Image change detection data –
━━━━━━━━

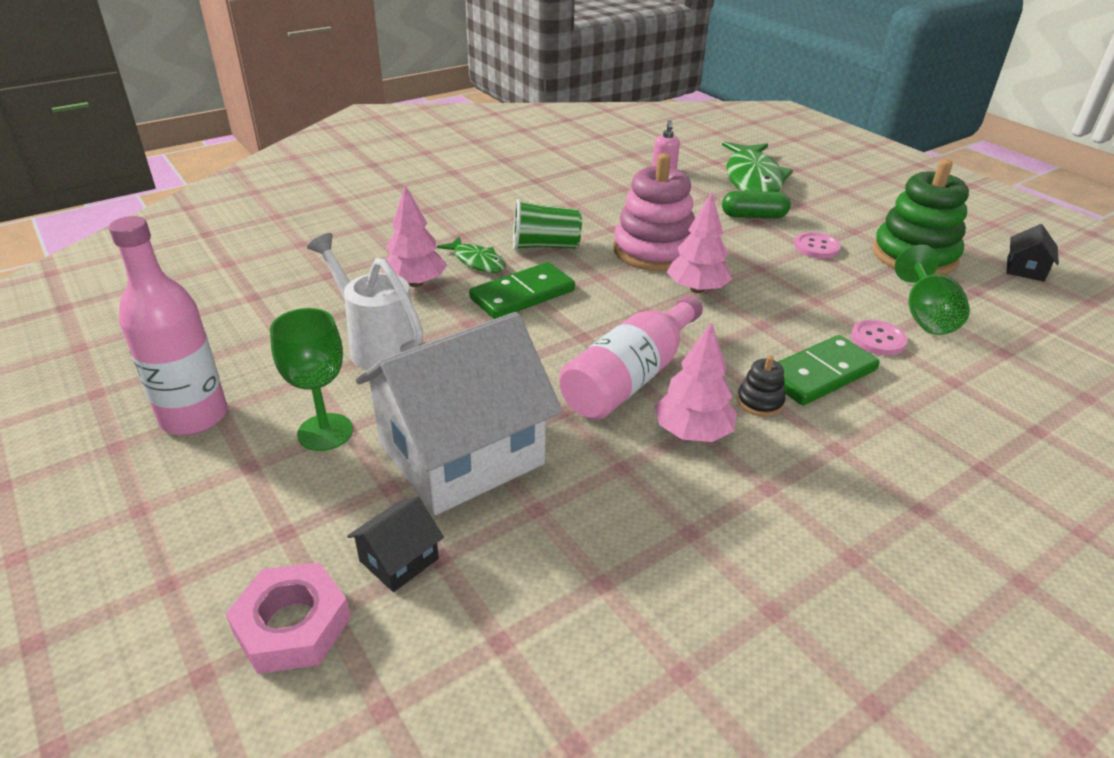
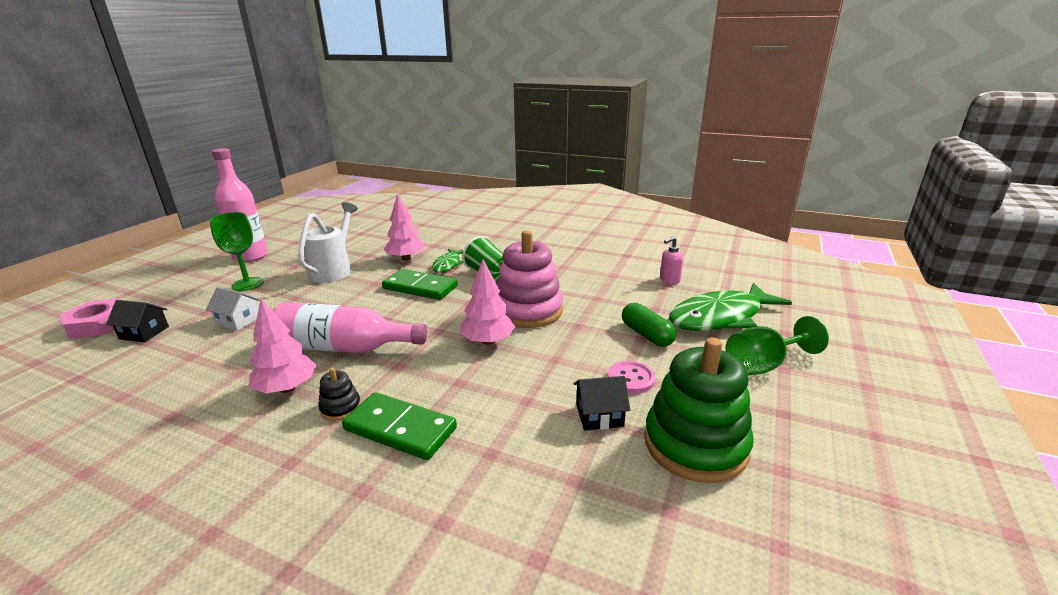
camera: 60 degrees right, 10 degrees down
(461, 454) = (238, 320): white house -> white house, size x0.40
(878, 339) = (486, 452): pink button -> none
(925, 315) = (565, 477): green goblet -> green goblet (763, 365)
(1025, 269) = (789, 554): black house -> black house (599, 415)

━━━━━━━━

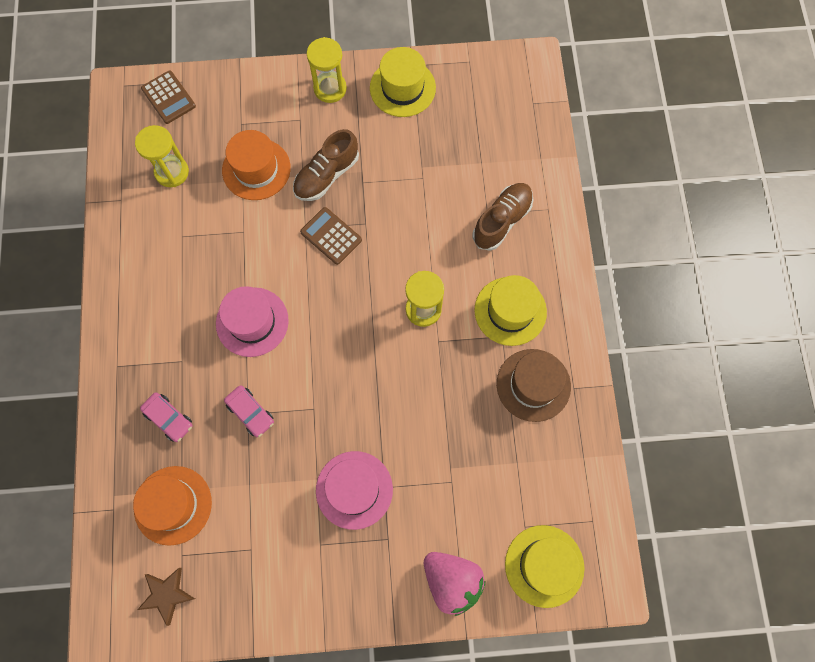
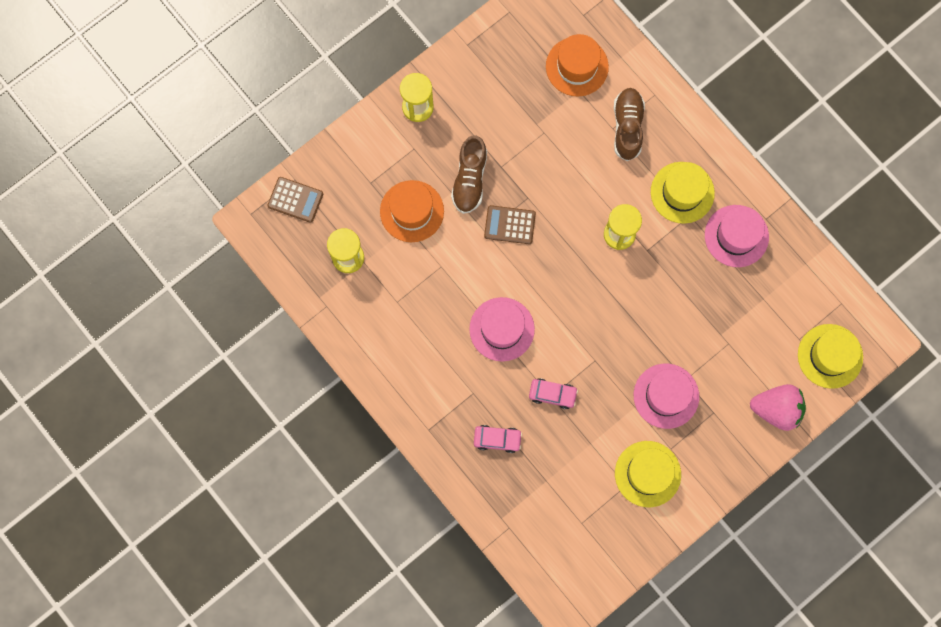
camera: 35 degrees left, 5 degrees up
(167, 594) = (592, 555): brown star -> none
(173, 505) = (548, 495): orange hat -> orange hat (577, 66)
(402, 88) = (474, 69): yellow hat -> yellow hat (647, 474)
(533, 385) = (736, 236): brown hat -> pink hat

━━━━━━━━

YOUR OBJECTIVE – Extract exactly and only the lines above from the line containing "camera: 60 degrees right, 10 degrees down" through the line containing "(1025, 269) = (789, 554): black", both end lines included.

EXERCISE SOLUTION –
camera: 60 degrees right, 10 degrees down
(461, 454) = (238, 320): white house -> white house, size x0.40
(878, 339) = (486, 452): pink button -> none
(925, 315) = (565, 477): green goblet -> green goblet (763, 365)
(1025, 269) = (789, 554): black house -> black house (599, 415)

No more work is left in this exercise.